*Job*.
Count the lines in the entries below that contain the string "width", treating uppercase and lowercase as different. Reply with the number alone.

Element and text position data:

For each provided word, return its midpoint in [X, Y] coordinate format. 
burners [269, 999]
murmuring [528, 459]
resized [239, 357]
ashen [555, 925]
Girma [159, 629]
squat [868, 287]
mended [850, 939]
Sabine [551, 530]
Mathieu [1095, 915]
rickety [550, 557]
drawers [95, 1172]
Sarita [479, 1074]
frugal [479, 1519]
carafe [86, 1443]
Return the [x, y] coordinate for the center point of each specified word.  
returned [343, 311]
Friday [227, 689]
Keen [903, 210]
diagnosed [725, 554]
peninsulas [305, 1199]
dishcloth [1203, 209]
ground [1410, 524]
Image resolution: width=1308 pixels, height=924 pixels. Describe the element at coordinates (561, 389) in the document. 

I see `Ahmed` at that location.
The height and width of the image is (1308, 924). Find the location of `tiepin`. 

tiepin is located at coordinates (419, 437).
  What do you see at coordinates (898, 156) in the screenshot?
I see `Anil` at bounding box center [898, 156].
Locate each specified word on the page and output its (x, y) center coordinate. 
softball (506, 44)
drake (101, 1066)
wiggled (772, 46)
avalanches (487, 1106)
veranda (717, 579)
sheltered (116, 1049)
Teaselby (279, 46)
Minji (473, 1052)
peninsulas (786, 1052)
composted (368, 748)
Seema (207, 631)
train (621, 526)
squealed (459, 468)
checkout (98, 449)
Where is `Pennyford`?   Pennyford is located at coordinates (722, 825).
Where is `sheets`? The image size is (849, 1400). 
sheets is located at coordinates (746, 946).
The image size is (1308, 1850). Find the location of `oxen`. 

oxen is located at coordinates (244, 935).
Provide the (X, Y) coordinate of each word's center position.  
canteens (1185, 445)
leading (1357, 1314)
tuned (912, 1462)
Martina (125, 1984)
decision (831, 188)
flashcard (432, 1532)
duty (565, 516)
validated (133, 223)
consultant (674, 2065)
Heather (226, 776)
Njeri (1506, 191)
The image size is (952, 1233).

*Correct result*.
2